— begin —

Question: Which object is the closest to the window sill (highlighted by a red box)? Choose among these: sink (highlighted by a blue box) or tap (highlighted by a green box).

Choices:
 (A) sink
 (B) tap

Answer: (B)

— end —

▸ **EXERCISE**
Return the data above verbatim, reproducing every line in its original order.

▸ **OUTPUT**
Question: Which object is the closest to the window sill (highlighted by a red box)? Choose among these: sink (highlighted by a blue box) or tap (highlighted by a green box).

Choices:
 (A) sink
 (B) tap

Answer: (B)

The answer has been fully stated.